<<<<

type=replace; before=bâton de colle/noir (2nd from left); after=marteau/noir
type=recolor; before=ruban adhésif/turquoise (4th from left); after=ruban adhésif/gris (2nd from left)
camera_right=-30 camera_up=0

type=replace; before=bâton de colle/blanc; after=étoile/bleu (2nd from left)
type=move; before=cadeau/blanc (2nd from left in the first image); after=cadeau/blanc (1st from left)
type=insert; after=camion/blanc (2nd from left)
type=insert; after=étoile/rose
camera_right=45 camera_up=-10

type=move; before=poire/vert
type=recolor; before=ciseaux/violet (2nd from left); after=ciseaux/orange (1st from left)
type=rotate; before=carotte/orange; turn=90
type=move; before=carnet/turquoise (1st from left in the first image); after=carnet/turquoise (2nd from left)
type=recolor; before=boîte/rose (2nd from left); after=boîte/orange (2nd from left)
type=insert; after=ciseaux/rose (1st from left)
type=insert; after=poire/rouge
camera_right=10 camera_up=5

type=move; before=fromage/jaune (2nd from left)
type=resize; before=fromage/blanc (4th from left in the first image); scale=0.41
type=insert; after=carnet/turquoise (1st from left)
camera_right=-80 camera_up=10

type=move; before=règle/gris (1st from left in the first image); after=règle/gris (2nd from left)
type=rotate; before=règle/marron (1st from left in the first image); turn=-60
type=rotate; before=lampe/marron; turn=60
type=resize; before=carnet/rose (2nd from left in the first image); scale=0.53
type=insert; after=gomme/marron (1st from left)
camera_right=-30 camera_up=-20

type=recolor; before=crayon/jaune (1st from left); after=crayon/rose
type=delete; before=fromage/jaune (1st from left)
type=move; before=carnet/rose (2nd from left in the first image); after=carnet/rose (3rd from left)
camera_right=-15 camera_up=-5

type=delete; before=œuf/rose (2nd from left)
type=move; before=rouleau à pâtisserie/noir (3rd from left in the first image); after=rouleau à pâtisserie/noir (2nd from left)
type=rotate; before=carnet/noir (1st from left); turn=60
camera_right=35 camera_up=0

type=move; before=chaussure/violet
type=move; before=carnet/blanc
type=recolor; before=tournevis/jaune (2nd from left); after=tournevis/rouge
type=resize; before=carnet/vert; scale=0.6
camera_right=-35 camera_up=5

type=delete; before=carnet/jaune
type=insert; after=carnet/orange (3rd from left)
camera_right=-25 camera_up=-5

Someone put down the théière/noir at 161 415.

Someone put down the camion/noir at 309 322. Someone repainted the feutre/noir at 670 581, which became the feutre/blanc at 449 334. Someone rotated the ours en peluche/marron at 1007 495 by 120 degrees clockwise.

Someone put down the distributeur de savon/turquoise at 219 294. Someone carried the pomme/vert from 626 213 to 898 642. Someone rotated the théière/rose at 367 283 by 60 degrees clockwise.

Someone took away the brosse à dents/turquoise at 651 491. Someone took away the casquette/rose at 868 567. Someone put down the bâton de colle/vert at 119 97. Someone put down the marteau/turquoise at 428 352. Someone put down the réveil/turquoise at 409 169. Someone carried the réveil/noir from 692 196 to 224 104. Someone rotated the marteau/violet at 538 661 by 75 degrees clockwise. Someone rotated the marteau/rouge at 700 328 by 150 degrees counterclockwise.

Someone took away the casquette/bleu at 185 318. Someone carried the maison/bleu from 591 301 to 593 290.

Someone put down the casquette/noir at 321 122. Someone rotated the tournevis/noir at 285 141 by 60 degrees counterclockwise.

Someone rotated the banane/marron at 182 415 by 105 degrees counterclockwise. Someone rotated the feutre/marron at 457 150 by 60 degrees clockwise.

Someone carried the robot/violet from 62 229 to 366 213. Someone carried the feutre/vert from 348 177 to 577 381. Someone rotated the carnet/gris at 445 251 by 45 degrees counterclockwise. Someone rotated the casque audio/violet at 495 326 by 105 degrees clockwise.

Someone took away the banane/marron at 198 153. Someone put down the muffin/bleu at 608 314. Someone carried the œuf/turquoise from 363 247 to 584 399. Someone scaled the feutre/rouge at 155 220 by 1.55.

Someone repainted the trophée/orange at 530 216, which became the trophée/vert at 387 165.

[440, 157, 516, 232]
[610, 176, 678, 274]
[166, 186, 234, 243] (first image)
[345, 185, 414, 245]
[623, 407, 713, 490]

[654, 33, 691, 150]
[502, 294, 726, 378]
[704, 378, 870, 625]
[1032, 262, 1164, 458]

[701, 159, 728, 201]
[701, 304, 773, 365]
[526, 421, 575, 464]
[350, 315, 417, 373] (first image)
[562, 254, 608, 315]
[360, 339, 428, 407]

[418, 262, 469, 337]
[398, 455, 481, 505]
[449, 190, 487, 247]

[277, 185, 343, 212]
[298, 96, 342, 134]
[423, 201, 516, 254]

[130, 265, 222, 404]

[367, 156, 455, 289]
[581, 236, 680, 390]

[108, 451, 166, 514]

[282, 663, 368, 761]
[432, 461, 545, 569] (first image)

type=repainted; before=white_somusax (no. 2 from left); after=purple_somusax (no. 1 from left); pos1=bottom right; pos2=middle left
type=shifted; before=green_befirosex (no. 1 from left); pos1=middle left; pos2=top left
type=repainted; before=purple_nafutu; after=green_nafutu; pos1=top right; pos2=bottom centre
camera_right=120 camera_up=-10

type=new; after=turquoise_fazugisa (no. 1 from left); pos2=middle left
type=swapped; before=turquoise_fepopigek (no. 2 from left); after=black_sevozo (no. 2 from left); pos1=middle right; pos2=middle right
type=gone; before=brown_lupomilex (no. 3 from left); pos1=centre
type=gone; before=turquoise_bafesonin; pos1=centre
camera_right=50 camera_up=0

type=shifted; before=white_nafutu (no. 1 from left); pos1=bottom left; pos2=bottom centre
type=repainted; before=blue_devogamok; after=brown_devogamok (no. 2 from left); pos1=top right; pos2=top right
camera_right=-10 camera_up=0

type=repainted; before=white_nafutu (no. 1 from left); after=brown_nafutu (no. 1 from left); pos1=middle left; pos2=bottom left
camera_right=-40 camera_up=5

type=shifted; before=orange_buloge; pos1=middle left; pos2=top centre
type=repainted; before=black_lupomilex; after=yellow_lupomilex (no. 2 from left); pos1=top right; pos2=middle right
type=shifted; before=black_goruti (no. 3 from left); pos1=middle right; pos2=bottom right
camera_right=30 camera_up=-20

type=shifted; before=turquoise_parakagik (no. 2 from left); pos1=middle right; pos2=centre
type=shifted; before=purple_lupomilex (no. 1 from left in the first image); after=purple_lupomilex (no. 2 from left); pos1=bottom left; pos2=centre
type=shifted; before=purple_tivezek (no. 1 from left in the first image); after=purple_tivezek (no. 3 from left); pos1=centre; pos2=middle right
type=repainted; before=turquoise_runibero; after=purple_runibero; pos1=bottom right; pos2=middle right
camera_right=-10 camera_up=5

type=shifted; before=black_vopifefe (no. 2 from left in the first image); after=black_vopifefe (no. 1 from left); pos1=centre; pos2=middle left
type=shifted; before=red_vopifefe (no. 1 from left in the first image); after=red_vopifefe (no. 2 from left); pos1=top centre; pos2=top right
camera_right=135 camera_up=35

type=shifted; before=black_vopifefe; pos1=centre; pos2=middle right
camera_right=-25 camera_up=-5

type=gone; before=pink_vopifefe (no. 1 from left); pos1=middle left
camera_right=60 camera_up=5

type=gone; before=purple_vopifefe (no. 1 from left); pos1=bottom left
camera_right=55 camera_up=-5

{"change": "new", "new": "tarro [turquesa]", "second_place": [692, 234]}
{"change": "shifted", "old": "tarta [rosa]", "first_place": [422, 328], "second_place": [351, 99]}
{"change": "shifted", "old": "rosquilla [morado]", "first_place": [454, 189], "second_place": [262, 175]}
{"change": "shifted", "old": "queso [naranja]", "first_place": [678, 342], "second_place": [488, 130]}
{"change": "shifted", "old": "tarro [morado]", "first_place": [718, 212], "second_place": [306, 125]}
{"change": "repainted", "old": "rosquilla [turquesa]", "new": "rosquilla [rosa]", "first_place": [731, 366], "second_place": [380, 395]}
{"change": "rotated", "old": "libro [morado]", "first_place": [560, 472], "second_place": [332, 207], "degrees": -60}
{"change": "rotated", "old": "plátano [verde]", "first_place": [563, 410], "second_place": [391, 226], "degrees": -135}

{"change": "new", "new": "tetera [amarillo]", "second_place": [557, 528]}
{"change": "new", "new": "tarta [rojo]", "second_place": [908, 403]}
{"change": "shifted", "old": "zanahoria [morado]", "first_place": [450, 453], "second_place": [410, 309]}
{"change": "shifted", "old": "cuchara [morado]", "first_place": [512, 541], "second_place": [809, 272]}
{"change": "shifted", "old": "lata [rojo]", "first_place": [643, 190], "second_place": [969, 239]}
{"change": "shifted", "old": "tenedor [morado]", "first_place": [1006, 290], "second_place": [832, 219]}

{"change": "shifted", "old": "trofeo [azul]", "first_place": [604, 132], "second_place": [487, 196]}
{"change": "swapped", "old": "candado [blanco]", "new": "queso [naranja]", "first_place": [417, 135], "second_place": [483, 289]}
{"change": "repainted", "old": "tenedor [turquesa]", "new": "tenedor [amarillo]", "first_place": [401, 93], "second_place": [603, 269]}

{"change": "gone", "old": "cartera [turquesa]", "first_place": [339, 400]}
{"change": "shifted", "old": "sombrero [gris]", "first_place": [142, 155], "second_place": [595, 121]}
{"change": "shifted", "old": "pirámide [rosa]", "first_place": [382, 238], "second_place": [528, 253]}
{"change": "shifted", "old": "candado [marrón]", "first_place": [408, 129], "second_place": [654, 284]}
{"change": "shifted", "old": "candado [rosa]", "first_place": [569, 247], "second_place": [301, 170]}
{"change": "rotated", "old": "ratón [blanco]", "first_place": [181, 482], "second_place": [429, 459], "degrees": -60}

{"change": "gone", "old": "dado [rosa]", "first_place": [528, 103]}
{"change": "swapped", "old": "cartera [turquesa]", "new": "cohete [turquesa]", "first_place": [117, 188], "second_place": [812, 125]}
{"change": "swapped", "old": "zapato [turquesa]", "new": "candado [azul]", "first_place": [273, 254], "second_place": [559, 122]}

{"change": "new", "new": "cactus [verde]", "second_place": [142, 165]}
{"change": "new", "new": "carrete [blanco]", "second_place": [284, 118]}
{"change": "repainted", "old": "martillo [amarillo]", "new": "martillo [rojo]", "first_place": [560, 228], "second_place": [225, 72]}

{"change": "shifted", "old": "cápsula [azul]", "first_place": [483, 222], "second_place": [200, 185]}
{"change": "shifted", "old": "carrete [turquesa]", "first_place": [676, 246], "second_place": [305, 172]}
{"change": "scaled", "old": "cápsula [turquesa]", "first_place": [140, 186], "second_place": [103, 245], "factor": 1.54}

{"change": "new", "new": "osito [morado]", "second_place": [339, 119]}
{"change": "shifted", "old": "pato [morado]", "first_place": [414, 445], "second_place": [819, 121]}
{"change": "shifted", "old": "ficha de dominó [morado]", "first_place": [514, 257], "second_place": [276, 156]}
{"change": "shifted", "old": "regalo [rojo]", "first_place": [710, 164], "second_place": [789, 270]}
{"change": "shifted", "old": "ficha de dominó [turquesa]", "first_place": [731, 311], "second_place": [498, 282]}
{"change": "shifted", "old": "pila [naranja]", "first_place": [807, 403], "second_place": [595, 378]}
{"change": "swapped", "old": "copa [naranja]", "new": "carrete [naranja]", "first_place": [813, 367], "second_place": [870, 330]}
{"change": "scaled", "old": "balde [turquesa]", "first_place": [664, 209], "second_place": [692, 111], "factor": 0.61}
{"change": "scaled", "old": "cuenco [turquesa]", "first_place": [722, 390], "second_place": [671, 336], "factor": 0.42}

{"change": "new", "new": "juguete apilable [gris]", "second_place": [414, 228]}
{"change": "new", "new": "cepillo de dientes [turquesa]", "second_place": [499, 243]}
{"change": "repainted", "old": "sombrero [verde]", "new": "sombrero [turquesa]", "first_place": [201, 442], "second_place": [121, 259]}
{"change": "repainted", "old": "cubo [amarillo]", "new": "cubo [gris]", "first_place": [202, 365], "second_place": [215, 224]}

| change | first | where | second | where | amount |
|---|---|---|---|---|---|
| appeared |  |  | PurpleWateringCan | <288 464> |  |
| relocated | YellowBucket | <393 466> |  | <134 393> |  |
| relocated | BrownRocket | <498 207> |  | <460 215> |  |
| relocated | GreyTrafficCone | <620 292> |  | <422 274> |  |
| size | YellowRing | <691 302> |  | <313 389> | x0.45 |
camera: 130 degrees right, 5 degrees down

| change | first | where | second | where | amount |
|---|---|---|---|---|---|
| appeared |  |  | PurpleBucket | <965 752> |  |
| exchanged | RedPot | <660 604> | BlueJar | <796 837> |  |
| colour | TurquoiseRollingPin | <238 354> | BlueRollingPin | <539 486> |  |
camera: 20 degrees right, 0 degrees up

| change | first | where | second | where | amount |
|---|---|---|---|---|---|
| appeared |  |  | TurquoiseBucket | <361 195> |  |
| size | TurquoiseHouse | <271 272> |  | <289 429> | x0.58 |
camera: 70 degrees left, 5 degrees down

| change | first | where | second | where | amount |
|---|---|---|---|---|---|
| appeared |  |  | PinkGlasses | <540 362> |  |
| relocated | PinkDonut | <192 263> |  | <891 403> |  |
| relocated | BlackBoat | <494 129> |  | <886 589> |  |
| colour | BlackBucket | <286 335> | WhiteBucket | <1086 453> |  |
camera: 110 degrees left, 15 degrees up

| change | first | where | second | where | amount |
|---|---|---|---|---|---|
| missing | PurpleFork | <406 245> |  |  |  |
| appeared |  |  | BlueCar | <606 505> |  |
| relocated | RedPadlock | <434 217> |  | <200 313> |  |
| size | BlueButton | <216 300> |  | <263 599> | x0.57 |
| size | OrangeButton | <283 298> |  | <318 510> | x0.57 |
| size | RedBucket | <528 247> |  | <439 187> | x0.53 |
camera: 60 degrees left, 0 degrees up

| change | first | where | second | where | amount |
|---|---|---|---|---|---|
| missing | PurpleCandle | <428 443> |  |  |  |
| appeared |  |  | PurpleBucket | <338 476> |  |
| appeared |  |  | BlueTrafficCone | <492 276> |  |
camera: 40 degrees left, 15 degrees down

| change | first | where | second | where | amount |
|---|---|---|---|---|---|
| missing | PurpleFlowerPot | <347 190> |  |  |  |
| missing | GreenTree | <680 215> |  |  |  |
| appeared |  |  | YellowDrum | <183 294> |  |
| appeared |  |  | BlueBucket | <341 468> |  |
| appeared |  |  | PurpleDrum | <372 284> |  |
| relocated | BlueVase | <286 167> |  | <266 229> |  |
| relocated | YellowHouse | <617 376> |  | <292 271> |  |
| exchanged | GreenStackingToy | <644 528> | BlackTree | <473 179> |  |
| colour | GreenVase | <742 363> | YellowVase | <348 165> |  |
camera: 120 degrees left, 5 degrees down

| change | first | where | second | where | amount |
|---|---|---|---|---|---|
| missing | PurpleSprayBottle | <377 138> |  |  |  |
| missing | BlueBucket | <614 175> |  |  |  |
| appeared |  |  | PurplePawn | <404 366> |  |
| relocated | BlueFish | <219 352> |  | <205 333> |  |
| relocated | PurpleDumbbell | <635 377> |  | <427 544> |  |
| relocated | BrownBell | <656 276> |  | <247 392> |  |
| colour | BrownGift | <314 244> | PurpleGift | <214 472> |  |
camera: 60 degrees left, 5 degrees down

>>>>

ASSIGNMENT: Would you retype the lines above from the one with "relocated | BrownRocket" down to the one with "389> | x0.45 |", word for word, both ends included and no other lines?

EXERCISE RESULT:
| relocated | BrownRocket | <498 207> |  | <460 215> |  |
| relocated | GreyTrafficCone | <620 292> |  | <422 274> |  |
| size | YellowRing | <691 302> |  | <313 389> | x0.45 |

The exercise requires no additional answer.